Exercise objective –
Return a word-for-word copy of the complete listing below.
--------------------------------------------------
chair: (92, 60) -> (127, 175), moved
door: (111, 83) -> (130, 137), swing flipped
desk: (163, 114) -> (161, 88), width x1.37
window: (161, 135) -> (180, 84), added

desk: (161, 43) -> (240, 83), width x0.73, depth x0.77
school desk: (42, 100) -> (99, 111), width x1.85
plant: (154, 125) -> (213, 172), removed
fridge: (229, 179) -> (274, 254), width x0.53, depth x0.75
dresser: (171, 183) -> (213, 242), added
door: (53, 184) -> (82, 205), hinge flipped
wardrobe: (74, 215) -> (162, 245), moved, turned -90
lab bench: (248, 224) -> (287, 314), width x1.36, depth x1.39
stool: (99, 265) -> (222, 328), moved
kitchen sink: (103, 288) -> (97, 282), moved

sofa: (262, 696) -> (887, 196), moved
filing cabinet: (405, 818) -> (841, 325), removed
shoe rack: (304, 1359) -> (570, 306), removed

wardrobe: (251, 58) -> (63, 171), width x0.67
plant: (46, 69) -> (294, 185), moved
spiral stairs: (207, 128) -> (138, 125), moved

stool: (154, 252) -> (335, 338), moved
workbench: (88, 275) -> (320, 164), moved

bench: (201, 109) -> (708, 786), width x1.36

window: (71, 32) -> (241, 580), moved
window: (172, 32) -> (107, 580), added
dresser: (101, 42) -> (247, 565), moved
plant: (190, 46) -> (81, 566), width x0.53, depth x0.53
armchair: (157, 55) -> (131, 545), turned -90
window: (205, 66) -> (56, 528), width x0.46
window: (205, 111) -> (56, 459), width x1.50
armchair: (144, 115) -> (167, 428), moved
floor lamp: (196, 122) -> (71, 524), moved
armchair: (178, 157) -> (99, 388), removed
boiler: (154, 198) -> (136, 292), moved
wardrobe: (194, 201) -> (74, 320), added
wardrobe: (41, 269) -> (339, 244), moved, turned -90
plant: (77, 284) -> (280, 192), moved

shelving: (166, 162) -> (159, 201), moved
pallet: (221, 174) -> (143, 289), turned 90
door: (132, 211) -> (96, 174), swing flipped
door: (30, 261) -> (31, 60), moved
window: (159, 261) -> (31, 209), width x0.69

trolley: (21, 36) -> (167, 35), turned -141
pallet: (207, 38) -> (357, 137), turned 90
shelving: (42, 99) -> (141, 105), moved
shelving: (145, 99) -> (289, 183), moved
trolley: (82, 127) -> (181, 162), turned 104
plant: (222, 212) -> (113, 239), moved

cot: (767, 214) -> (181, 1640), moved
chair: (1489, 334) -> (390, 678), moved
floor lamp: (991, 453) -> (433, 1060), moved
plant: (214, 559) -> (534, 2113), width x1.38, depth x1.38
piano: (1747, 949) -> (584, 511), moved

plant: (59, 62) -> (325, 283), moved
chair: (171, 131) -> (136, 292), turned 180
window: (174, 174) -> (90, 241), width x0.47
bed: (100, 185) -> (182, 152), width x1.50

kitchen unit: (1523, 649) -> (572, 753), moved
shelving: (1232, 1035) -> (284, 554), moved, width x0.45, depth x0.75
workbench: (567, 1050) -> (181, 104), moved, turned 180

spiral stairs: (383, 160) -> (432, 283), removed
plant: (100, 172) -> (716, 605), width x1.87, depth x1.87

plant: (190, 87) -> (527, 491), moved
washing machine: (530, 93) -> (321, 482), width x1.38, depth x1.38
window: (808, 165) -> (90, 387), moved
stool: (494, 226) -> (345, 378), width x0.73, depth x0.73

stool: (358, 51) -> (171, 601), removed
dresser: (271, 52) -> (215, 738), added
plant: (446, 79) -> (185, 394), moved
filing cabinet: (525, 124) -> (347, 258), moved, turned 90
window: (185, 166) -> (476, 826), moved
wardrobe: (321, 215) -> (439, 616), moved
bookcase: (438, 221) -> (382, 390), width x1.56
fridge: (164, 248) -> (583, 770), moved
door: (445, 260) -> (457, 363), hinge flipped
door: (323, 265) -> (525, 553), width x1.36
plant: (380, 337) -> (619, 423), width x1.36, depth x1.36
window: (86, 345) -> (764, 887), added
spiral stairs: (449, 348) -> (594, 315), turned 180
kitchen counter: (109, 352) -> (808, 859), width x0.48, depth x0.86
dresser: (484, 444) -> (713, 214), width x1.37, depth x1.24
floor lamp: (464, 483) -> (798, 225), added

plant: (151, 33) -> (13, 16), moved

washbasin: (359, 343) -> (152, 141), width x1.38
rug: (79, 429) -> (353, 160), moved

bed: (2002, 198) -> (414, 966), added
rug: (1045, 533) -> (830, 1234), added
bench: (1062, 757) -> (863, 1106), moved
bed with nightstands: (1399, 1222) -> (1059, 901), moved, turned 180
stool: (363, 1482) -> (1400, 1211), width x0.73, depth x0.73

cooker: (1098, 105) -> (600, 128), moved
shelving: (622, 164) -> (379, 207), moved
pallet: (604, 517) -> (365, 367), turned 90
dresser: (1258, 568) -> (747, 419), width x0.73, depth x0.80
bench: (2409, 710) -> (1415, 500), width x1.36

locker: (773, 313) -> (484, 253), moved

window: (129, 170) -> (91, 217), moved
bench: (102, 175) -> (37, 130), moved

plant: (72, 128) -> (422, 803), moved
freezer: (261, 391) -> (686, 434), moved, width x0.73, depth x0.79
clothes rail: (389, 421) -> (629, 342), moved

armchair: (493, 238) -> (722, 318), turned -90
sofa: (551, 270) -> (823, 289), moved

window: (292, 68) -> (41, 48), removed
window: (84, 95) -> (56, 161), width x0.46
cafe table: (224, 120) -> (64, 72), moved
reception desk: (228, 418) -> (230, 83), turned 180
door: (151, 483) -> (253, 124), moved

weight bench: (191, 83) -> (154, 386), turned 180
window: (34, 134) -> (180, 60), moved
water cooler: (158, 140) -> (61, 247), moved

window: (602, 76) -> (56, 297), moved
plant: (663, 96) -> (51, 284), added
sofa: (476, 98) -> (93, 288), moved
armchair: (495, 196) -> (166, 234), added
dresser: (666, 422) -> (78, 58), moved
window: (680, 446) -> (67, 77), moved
--------------------------------------------------
Your solution –
chair: (92, 60) -> (127, 175), moved
door: (111, 83) -> (130, 137), swing flipped
desk: (163, 114) -> (161, 88), width x1.37
window: (161, 135) -> (180, 84), added

desk: (161, 43) -> (240, 83), width x0.73, depth x0.77
school desk: (42, 100) -> (99, 111), width x1.85
plant: (154, 125) -> (213, 172), removed
fridge: (229, 179) -> (274, 254), width x0.53, depth x0.75
dresser: (171, 183) -> (213, 242), added
door: (53, 184) -> (82, 205), hinge flipped
wardrobe: (74, 215) -> (162, 245), moved, turned -90
lab bench: (248, 224) -> (287, 314), width x1.36, depth x1.39
stool: (99, 265) -> (222, 328), moved
kitchen sink: (103, 288) -> (97, 282), moved

sofa: (262, 696) -> (887, 196), moved
filing cabinet: (405, 818) -> (841, 325), removed
shoe rack: (304, 1359) -> (570, 306), removed

wardrobe: (251, 58) -> (63, 171), width x0.67
plant: (46, 69) -> (294, 185), moved
spiral stairs: (207, 128) -> (138, 125), moved

stool: (154, 252) -> (335, 338), moved
workbench: (88, 275) -> (320, 164), moved

bench: (201, 109) -> (708, 786), width x1.36

window: (71, 32) -> (241, 580), moved
window: (172, 32) -> (107, 580), added
dresser: (101, 42) -> (247, 565), moved
plant: (190, 46) -> (81, 566), width x0.53, depth x0.53
armchair: (157, 55) -> (131, 545), turned -90
window: (205, 66) -> (56, 528), width x0.46
window: (205, 111) -> (56, 459), width x1.50
armchair: (144, 115) -> (167, 428), moved
floor lamp: (196, 122) -> (71, 524), moved
armchair: (178, 157) -> (99, 388), removed
boiler: (154, 198) -> (136, 292), moved
wardrobe: (194, 201) -> (74, 320), added
wardrobe: (41, 269) -> (339, 244), moved, turned -90
plant: (77, 284) -> (280, 192), moved

shelving: (166, 162) -> (159, 201), moved
pallet: (221, 174) -> (143, 289), turned 90
door: (132, 211) -> (96, 174), swing flipped
door: (30, 261) -> (31, 60), moved
window: (159, 261) -> (31, 209), width x0.69

trolley: (21, 36) -> (167, 35), turned -141
pallet: (207, 38) -> (357, 137), turned 90
shelving: (42, 99) -> (141, 105), moved
shelving: (145, 99) -> (289, 183), moved
trolley: (82, 127) -> (181, 162), turned 104
plant: (222, 212) -> (113, 239), moved

cot: (767, 214) -> (181, 1640), moved
chair: (1489, 334) -> (390, 678), moved
floor lamp: (991, 453) -> (433, 1060), moved
plant: (214, 559) -> (534, 2113), width x1.38, depth x1.38
piano: (1747, 949) -> (584, 511), moved

plant: (59, 62) -> (325, 283), moved
chair: (171, 131) -> (136, 292), turned 180
window: (174, 174) -> (90, 241), width x0.47
bed: (100, 185) -> (182, 152), width x1.50

kitchen unit: (1523, 649) -> (572, 753), moved
shelving: (1232, 1035) -> (284, 554), moved, width x0.45, depth x0.75
workbench: (567, 1050) -> (181, 104), moved, turned 180

spiral stairs: (383, 160) -> (432, 283), removed
plant: (100, 172) -> (716, 605), width x1.87, depth x1.87

plant: (190, 87) -> (527, 491), moved
washing machine: (530, 93) -> (321, 482), width x1.38, depth x1.38
window: (808, 165) -> (90, 387), moved
stool: (494, 226) -> (345, 378), width x0.73, depth x0.73

stool: (358, 51) -> (171, 601), removed
dresser: (271, 52) -> (215, 738), added
plant: (446, 79) -> (185, 394), moved
filing cabinet: (525, 124) -> (347, 258), moved, turned 90
window: (185, 166) -> (476, 826), moved
wardrobe: (321, 215) -> (439, 616), moved
bookcase: (438, 221) -> (382, 390), width x1.56
fridge: (164, 248) -> (583, 770), moved
door: (445, 260) -> (457, 363), hinge flipped
door: (323, 265) -> (525, 553), width x1.36
plant: (380, 337) -> (619, 423), width x1.36, depth x1.36
window: (86, 345) -> (764, 887), added
spiral stairs: (449, 348) -> (594, 315), turned 180
kitchen counter: (109, 352) -> (808, 859), width x0.48, depth x0.86
dresser: (484, 444) -> (713, 214), width x1.37, depth x1.24
floor lamp: (464, 483) -> (798, 225), added

plant: (151, 33) -> (13, 16), moved

washbasin: (359, 343) -> (152, 141), width x1.38
rug: (79, 429) -> (353, 160), moved

bed: (2002, 198) -> (414, 966), added
rug: (1045, 533) -> (830, 1234), added
bench: (1062, 757) -> (863, 1106), moved
bed with nightstands: (1399, 1222) -> (1059, 901), moved, turned 180
stool: (363, 1482) -> (1400, 1211), width x0.73, depth x0.73

cooker: (1098, 105) -> (600, 128), moved
shelving: (622, 164) -> (379, 207), moved
pallet: (604, 517) -> (365, 367), turned 90
dresser: (1258, 568) -> (747, 419), width x0.73, depth x0.80
bench: (2409, 710) -> (1415, 500), width x1.36

locker: (773, 313) -> (484, 253), moved

window: (129, 170) -> (91, 217), moved
bench: (102, 175) -> (37, 130), moved

plant: (72, 128) -> (422, 803), moved
freezer: (261, 391) -> (686, 434), moved, width x0.73, depth x0.79
clothes rail: (389, 421) -> (629, 342), moved

armchair: (493, 238) -> (722, 318), turned -90
sofa: (551, 270) -> (823, 289), moved

window: (292, 68) -> (41, 48), removed
window: (84, 95) -> (56, 161), width x0.46
cafe table: (224, 120) -> (64, 72), moved
reception desk: (228, 418) -> (230, 83), turned 180
door: (151, 483) -> (253, 124), moved

weight bench: (191, 83) -> (154, 386), turned 180
window: (34, 134) -> (180, 60), moved
water cooler: (158, 140) -> (61, 247), moved

window: (602, 76) -> (56, 297), moved
plant: (663, 96) -> (51, 284), added
sofa: (476, 98) -> (93, 288), moved
armchair: (495, 196) -> (166, 234), added
dresser: (666, 422) -> (78, 58), moved
window: (680, 446) -> (67, 77), moved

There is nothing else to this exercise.